Required work
Look at every line below and count those containing "none". Answer with the number only.

───── Extracted entries

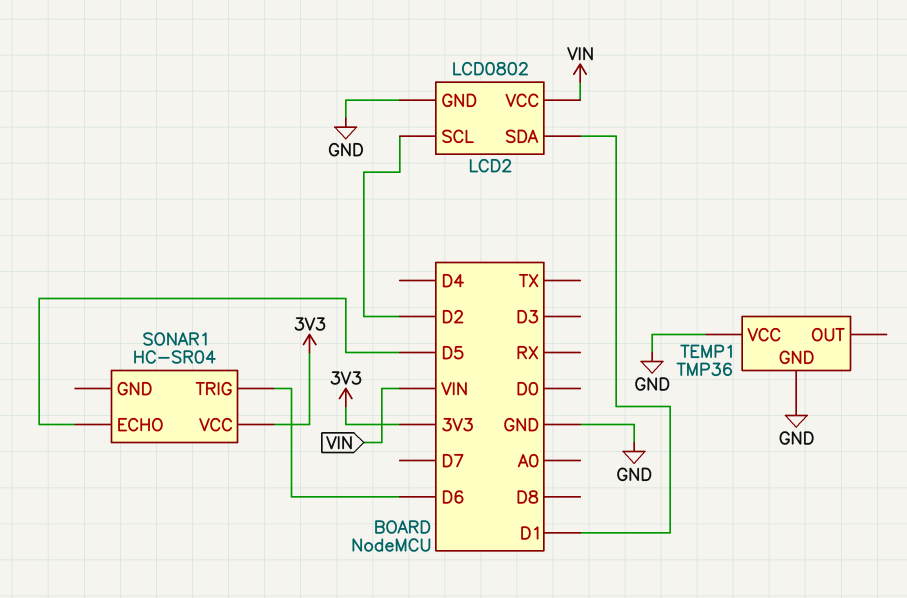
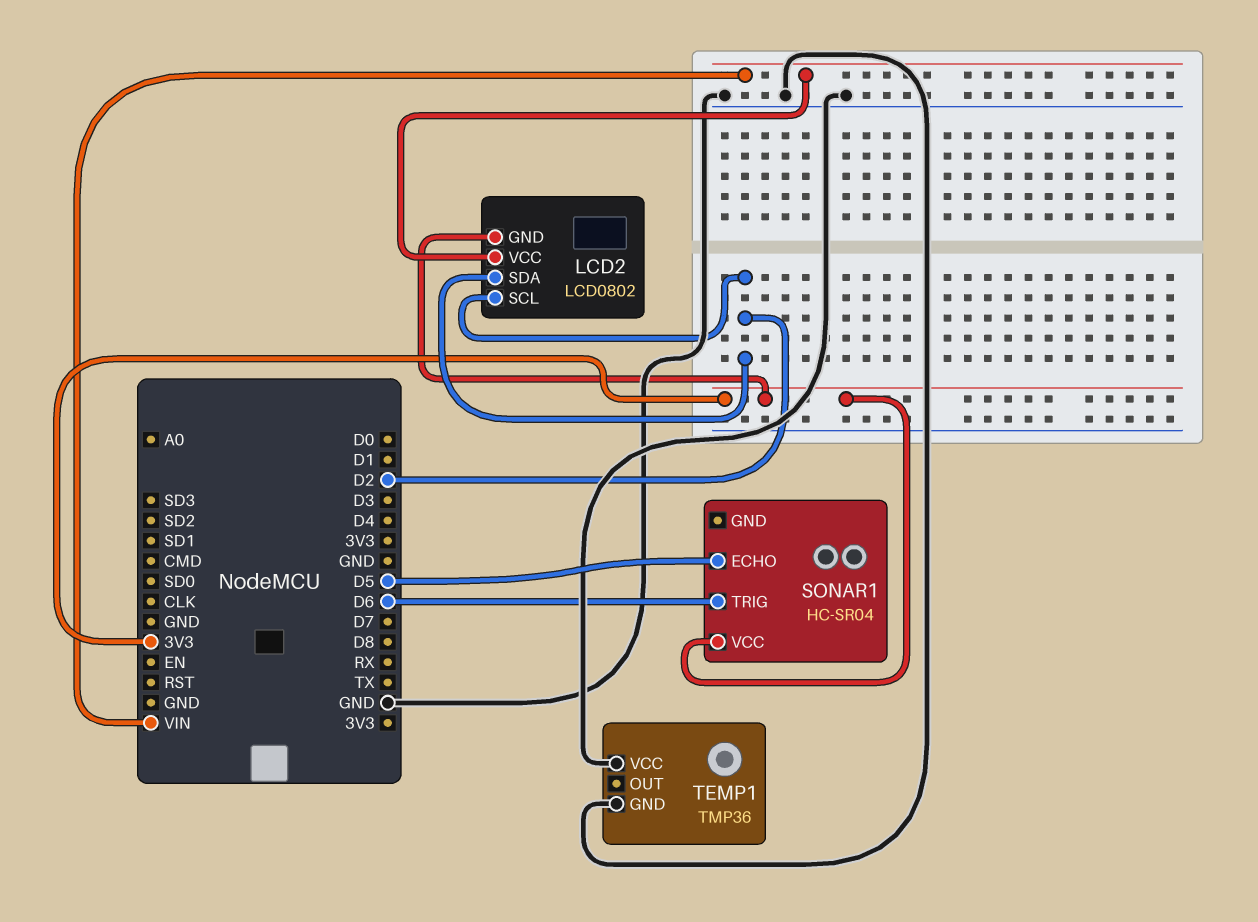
LCD2 pin GND: GND -> 3V3
LCD2 pin SDA: D1 -> D2

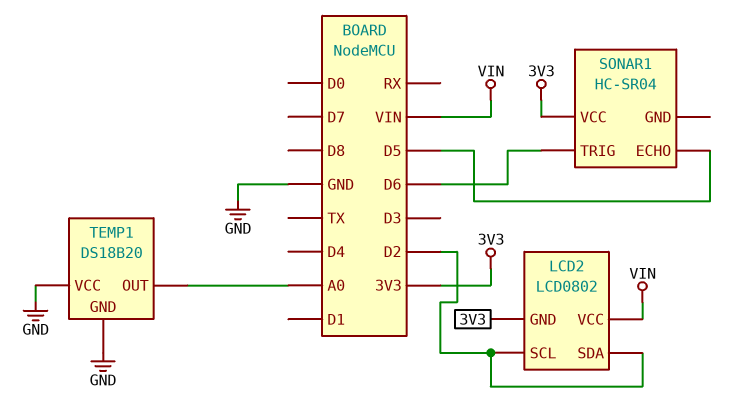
TEMP1: TMP36 -> DS18B20
TEMP1 pin OUT: none -> A0

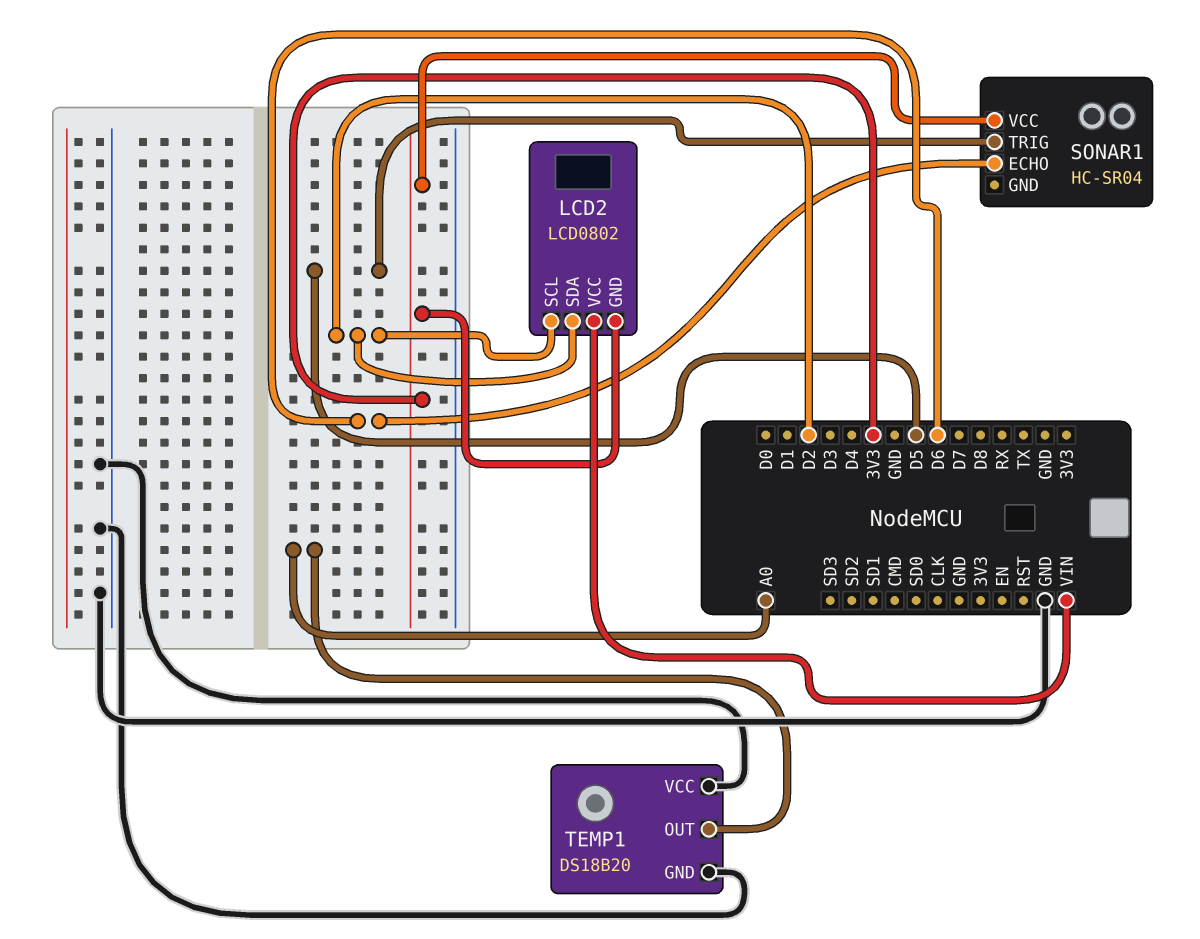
SONAR1 pin ECHO: D5 -> D6
SONAR1 pin TRIG: D6 -> D5

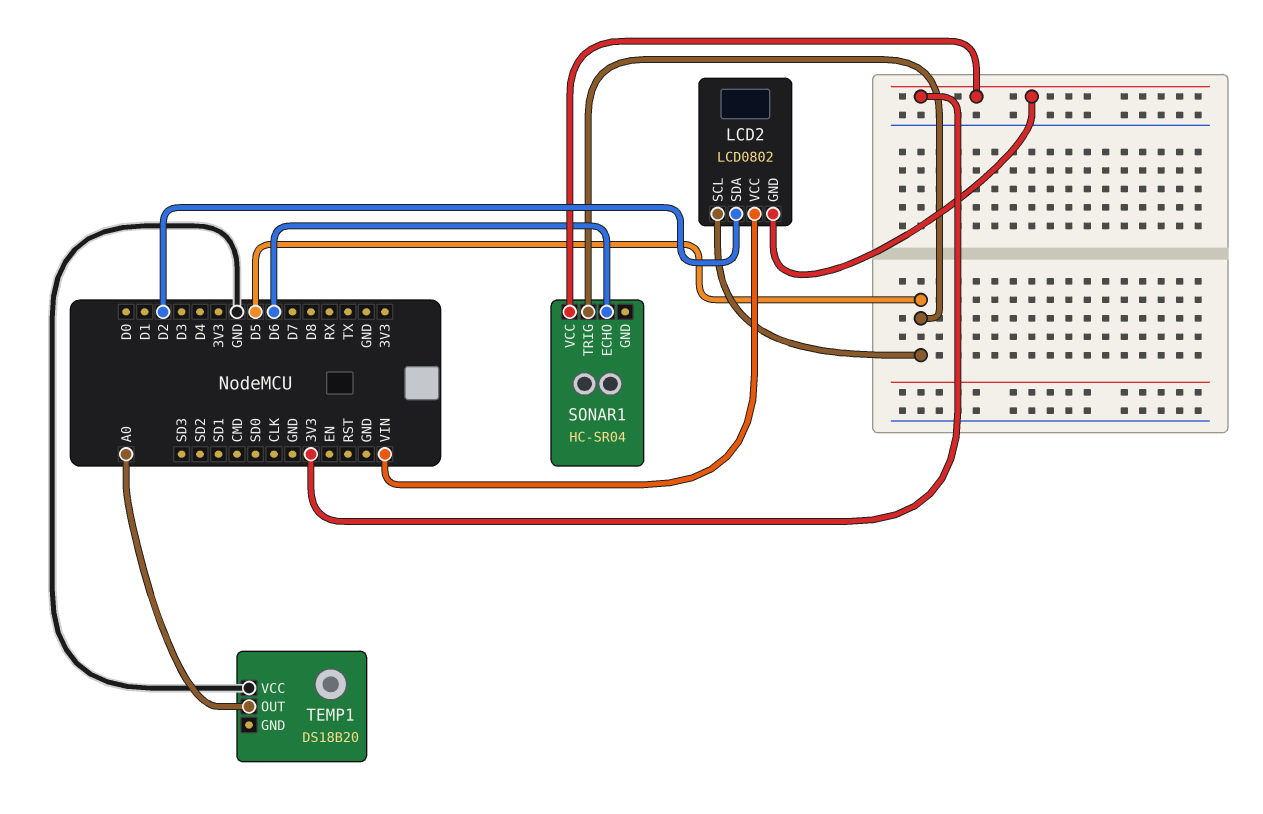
LCD2 pin SCL: D2 -> D5
TEMP1 pin GND: GND -> none

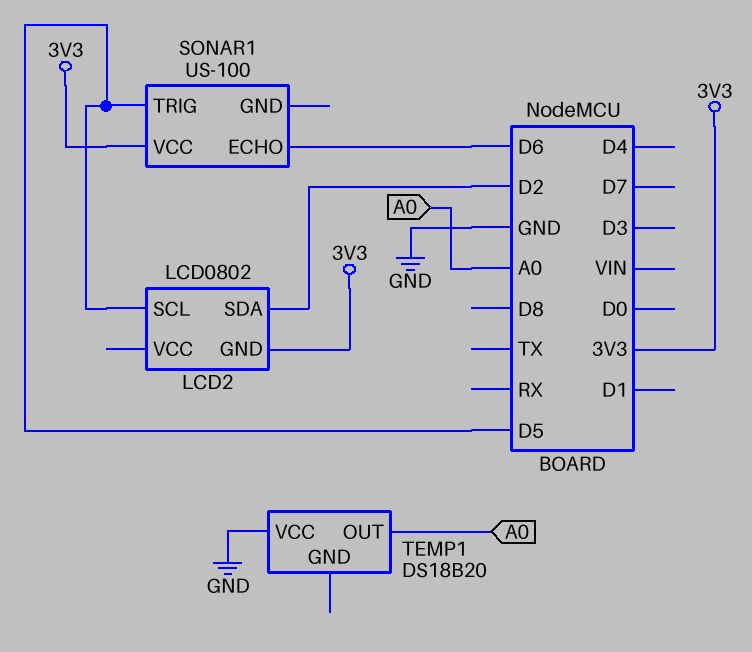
LCD2 pin VCC: VIN -> none
SONAR1: HC-SR04 -> US-100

──────────

Reply
3